═══ MATERIALS PROVIDED
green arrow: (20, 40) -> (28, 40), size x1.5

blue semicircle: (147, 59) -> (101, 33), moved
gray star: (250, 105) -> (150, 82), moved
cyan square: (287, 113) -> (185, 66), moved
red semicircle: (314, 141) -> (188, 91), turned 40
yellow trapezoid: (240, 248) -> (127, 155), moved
══════
═══ MATERIALS PROVIDED
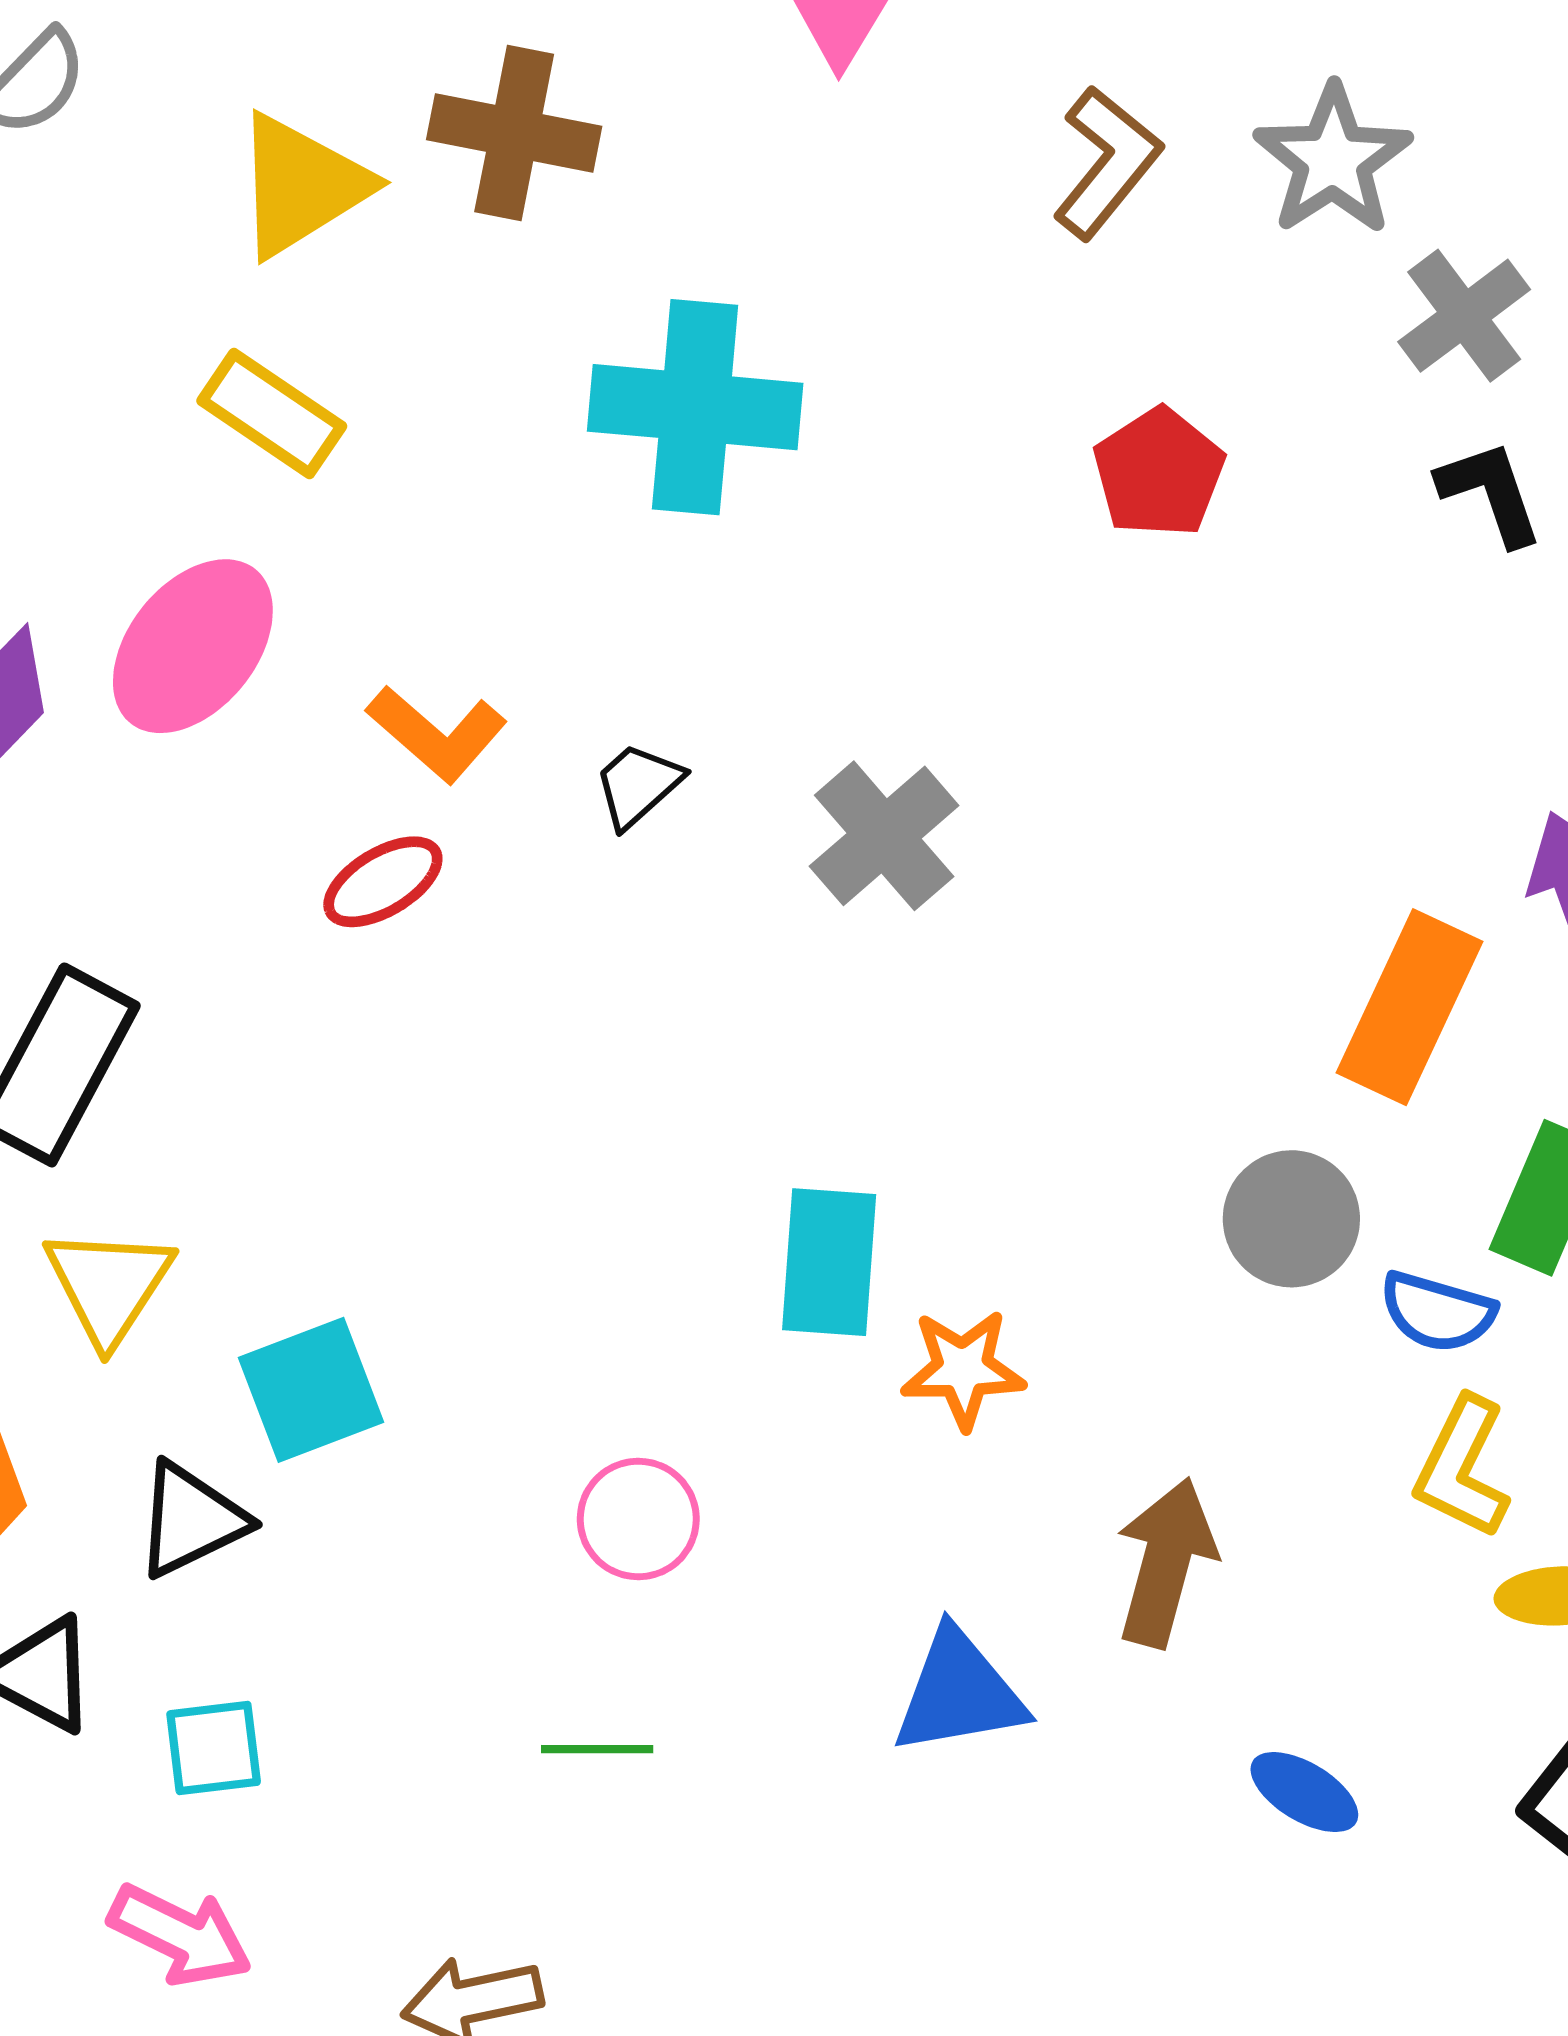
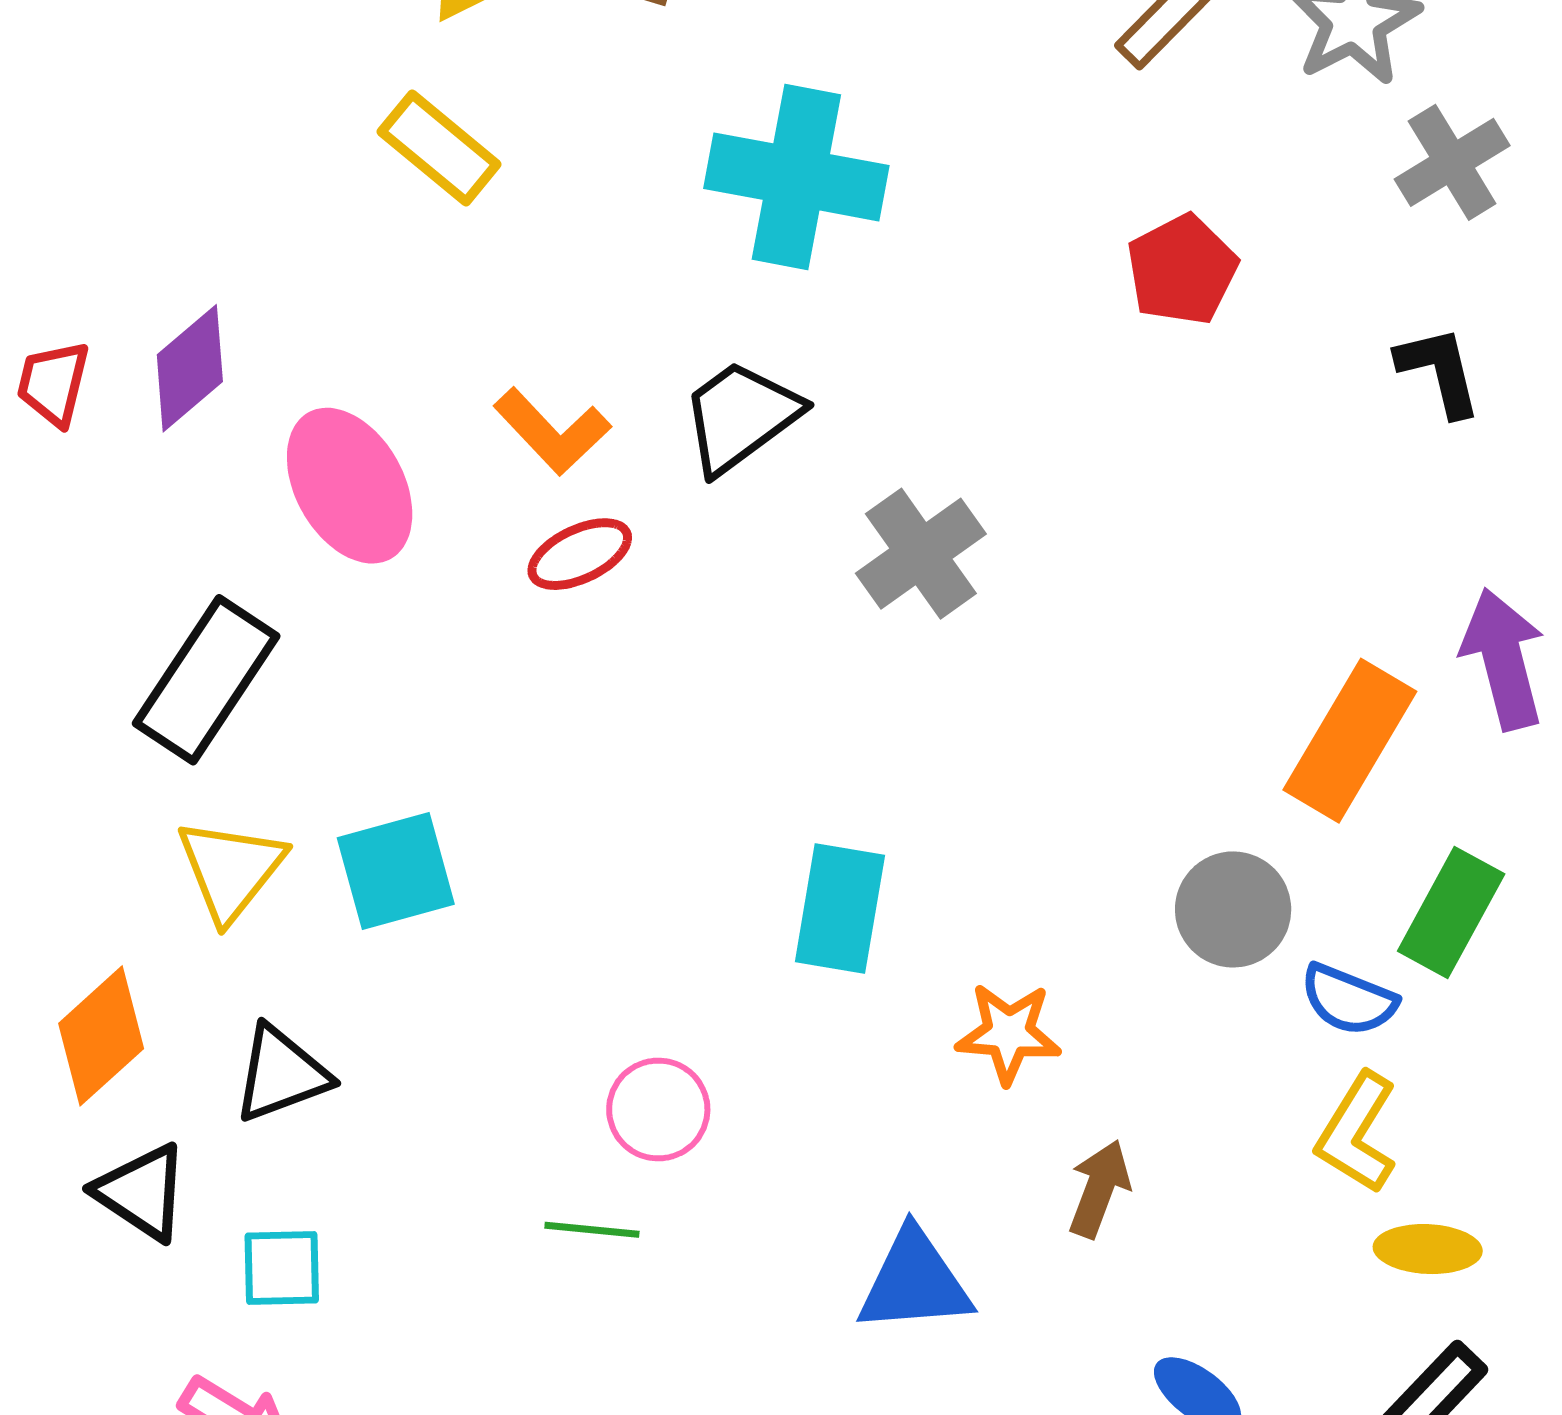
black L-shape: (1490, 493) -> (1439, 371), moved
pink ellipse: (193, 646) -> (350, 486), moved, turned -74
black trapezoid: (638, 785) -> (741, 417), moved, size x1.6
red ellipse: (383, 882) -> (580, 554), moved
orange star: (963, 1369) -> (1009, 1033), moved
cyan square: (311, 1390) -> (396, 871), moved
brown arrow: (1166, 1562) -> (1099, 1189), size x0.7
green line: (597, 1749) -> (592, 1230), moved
══════
__EXERCISE__. Of the lines above, output exactly those from the line bearing "pink ellipse: (193, 646)" through the line bearing "cyan square: (311, 1390) -> (396, 871), moved", inclusive.

__SOLUTION__.
pink ellipse: (193, 646) -> (350, 486), moved, turned -74
black trapezoid: (638, 785) -> (741, 417), moved, size x1.6
red ellipse: (383, 882) -> (580, 554), moved
orange star: (963, 1369) -> (1009, 1033), moved
cyan square: (311, 1390) -> (396, 871), moved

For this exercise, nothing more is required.